WORK REQUEST:
Repeat only the lines from the one containing "none -> orange dice [75,245,99,271]" to the final line below, exactly as they read, and leave every picture out.

SOURCE DATA:
+ + + + +

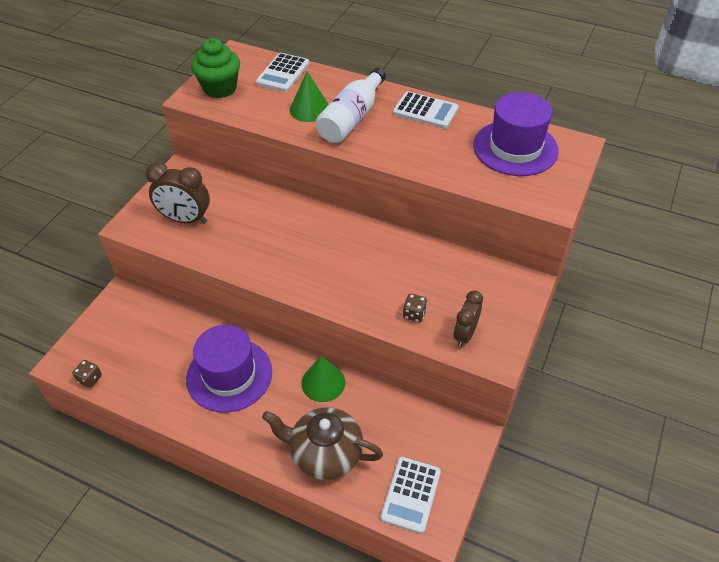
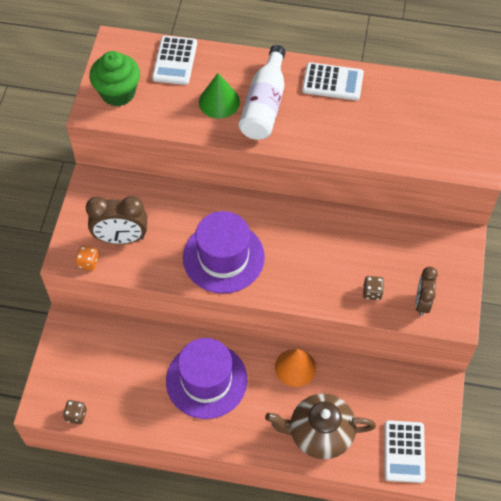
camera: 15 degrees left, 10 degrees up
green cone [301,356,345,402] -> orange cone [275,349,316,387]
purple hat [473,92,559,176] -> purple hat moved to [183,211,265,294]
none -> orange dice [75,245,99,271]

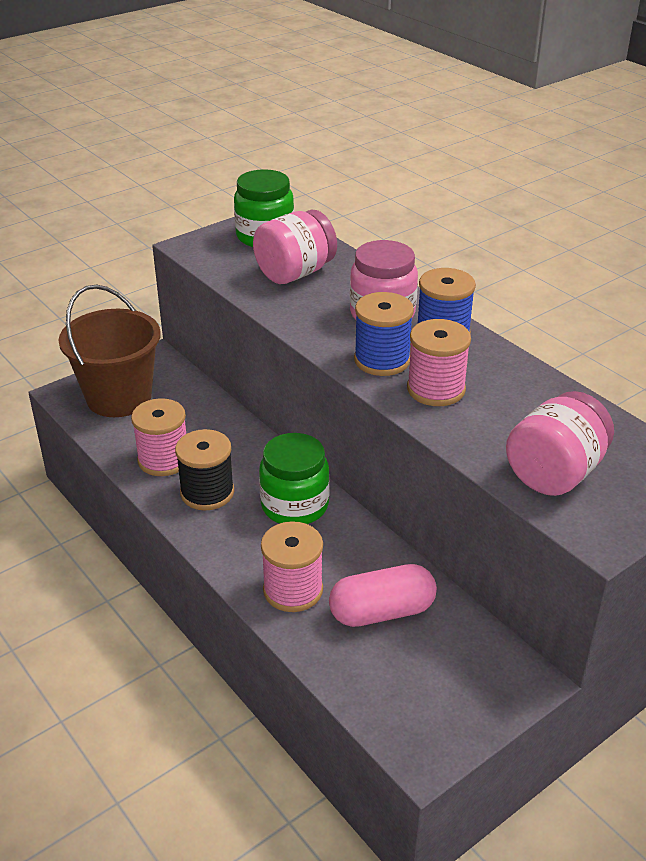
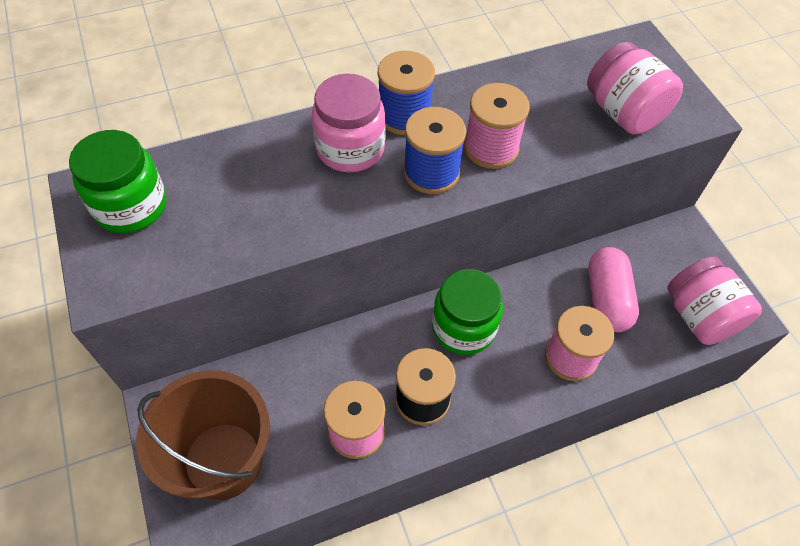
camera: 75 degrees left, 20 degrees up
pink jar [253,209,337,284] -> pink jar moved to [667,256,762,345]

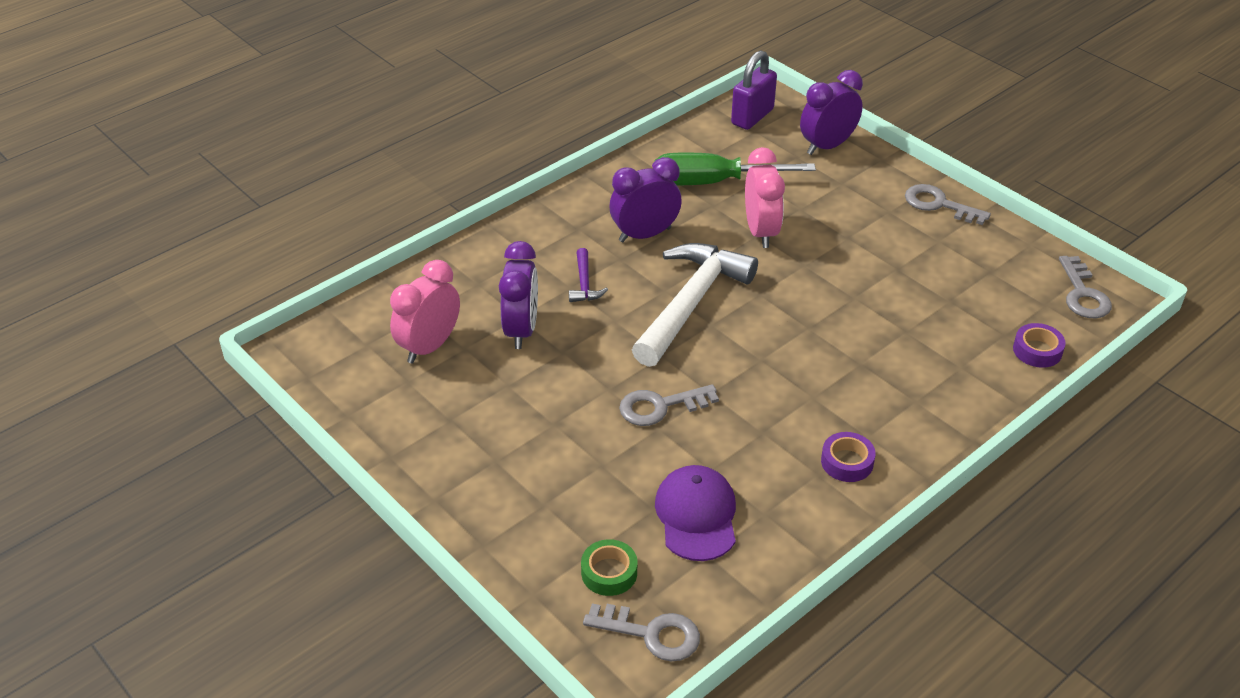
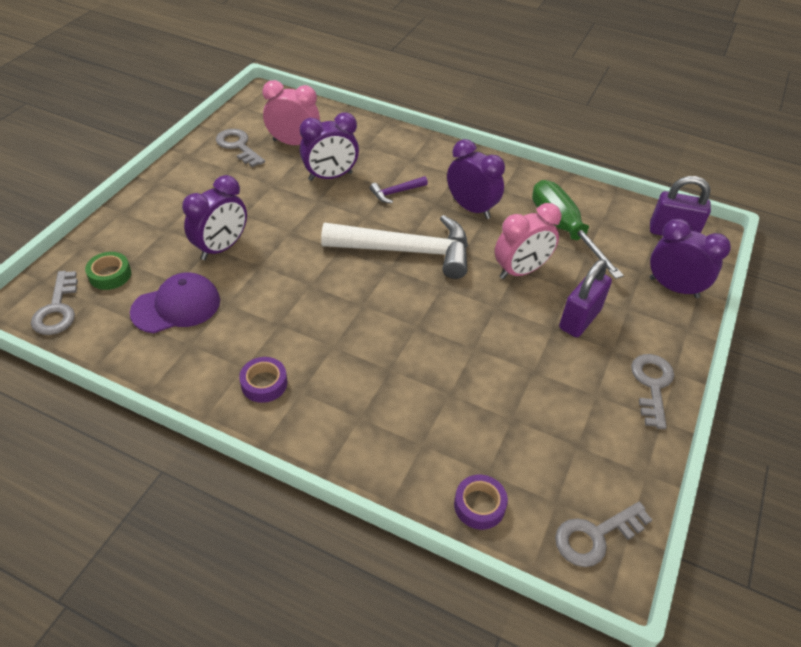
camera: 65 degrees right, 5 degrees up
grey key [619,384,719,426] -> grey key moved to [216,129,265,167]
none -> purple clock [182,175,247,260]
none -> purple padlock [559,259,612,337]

+ + + + +

RESPONSE:
none -> orange dice [75,245,99,271]

camera: 75 degrees left, 20 degrees up
pink jar [253,209,337,284] -> pink jar moved to [667,256,762,345]

camera: 65 degrees right, 5 degrees up
grey key [619,384,719,426] -> grey key moved to [216,129,265,167]
none -> purple clock [182,175,247,260]
none -> purple padlock [559,259,612,337]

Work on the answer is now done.